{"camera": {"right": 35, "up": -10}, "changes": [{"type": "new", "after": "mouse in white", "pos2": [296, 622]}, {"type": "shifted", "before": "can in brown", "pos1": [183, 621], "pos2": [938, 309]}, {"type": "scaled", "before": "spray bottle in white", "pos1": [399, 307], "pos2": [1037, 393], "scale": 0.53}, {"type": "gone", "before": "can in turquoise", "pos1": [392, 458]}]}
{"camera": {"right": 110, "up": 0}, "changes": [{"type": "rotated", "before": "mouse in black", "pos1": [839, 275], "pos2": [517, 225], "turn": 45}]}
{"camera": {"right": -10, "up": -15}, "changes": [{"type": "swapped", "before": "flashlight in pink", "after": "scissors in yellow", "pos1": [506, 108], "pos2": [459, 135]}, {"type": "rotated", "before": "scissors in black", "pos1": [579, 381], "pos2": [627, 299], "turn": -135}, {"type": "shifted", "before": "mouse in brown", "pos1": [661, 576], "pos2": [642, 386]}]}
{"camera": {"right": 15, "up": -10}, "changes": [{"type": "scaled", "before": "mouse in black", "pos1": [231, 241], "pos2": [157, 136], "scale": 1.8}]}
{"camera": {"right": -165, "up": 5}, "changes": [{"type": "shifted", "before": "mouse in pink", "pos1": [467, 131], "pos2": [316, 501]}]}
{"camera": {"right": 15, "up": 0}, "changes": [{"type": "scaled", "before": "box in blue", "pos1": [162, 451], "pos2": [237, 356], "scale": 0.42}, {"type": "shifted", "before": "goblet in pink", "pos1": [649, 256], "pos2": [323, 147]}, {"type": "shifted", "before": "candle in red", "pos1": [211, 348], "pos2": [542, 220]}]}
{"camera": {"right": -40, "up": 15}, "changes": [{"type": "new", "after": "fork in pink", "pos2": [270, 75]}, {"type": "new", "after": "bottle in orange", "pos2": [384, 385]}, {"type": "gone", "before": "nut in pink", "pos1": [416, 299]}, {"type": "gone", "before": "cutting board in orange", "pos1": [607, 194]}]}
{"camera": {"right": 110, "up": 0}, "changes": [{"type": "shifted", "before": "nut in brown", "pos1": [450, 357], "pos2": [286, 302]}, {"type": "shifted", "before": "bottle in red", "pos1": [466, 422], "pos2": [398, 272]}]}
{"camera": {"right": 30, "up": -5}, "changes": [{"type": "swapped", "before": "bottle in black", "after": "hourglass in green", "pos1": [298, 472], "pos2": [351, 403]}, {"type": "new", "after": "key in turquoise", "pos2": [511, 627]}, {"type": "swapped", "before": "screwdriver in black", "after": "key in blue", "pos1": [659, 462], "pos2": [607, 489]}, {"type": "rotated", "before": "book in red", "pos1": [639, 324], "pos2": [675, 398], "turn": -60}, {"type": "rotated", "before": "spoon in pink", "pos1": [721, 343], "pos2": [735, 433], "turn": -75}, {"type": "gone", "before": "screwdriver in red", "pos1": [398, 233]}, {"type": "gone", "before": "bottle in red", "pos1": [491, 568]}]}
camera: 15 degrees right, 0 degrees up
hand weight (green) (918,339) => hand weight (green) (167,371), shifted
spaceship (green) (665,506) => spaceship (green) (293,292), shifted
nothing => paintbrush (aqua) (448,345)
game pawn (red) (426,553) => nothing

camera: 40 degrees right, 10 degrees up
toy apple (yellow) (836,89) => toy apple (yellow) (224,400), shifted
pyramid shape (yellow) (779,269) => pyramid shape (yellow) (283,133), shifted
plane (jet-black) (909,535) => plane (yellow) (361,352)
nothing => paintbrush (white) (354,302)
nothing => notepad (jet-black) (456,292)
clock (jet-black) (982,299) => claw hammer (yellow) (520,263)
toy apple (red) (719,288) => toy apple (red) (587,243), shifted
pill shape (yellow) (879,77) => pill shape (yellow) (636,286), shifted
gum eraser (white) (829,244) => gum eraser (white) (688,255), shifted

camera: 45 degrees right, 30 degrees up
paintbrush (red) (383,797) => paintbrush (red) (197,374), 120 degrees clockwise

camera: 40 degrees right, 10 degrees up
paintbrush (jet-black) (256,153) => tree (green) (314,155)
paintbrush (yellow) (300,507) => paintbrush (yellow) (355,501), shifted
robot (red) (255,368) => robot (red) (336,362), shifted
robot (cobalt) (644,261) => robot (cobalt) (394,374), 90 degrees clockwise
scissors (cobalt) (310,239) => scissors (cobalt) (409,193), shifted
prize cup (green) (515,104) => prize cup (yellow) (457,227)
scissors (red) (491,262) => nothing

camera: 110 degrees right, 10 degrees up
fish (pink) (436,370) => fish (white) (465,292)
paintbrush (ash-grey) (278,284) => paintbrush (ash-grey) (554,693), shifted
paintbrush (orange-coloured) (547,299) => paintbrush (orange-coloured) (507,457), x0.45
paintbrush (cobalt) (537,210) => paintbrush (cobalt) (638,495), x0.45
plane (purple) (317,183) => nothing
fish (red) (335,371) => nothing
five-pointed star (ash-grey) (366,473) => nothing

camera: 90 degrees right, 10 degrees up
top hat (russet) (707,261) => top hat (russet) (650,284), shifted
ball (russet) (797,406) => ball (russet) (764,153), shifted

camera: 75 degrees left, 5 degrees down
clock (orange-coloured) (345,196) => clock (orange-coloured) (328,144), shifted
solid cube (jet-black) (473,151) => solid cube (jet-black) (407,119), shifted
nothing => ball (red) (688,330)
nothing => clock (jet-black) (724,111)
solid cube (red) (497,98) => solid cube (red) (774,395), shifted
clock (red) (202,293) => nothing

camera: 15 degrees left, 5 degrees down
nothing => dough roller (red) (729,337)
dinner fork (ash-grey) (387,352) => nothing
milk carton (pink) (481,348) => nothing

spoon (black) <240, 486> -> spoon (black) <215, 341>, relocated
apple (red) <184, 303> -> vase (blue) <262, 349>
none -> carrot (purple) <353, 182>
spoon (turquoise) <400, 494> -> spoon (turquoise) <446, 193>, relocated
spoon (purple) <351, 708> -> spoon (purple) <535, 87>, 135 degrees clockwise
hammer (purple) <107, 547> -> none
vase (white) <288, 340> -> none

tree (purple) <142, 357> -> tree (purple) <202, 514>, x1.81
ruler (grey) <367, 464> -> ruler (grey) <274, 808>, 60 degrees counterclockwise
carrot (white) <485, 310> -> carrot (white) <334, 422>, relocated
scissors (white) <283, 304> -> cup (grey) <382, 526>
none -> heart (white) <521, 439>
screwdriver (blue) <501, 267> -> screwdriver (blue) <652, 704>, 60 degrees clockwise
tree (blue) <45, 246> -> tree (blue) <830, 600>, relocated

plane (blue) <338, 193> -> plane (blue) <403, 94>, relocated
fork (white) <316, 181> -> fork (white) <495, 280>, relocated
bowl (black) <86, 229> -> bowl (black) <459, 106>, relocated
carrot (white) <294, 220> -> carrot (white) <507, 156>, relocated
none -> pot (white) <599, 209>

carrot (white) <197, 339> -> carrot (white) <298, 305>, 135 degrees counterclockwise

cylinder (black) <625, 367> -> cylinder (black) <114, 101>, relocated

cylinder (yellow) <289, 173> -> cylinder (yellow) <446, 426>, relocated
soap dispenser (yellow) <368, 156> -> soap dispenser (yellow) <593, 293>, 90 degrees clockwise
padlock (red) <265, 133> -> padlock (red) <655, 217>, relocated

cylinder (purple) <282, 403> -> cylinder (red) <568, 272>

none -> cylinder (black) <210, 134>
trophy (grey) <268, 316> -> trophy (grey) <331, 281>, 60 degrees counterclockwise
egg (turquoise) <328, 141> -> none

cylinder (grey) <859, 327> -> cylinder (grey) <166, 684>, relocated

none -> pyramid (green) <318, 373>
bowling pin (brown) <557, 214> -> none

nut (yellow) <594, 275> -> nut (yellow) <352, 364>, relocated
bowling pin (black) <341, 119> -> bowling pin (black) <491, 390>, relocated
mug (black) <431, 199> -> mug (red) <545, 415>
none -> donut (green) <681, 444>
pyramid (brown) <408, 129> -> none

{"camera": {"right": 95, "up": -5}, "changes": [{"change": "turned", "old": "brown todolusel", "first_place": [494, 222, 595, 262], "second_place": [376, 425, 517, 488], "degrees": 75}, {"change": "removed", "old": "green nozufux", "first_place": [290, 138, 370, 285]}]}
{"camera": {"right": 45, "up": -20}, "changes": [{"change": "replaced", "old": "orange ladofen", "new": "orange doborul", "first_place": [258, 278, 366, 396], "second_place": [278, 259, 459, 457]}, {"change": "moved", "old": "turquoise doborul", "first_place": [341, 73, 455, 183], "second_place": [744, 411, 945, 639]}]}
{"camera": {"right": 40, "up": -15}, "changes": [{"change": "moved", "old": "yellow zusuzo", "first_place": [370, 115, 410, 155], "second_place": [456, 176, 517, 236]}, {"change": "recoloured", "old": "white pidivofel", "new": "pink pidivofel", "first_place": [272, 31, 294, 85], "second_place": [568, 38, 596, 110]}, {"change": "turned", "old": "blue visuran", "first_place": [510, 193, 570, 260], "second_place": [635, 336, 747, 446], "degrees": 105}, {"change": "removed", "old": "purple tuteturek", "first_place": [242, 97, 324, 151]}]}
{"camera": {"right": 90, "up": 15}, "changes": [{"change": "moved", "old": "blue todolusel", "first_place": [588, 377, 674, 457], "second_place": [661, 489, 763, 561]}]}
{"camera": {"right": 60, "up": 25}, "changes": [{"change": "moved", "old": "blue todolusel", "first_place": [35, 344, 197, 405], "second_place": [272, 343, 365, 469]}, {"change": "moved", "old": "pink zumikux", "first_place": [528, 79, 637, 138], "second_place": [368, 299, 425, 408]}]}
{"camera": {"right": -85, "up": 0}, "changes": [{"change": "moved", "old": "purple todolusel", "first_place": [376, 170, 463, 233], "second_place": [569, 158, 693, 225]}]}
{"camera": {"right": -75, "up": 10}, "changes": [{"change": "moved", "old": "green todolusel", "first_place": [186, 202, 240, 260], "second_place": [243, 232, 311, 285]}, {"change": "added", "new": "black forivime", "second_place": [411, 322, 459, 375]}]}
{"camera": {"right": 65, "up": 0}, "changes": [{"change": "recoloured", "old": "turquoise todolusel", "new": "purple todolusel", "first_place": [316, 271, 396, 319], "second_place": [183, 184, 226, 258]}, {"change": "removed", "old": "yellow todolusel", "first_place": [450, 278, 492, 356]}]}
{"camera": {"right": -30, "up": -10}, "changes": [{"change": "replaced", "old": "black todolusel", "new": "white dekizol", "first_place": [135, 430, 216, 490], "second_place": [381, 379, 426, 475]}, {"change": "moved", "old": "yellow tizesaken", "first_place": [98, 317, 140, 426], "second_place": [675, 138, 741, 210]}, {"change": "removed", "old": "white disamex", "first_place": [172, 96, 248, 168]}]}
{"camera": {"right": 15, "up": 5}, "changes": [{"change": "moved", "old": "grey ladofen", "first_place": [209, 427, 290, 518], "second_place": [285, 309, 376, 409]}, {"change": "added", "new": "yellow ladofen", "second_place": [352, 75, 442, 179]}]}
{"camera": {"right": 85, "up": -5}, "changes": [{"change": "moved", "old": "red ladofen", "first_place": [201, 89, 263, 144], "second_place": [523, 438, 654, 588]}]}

□ □ □ □

◆ Description of the task
Print again the lines of the entries above that fall between the line holding "spoon (black) <240, 486>" and the line holding "hammer (purple) <107, 547> -> none", inclusive, exactly as they stand.

◆ Your response
spoon (black) <240, 486> -> spoon (black) <215, 341>, relocated
apple (red) <184, 303> -> vase (blue) <262, 349>
none -> carrot (purple) <353, 182>
spoon (turquoise) <400, 494> -> spoon (turquoise) <446, 193>, relocated
spoon (purple) <351, 708> -> spoon (purple) <535, 87>, 135 degrees clockwise
hammer (purple) <107, 547> -> none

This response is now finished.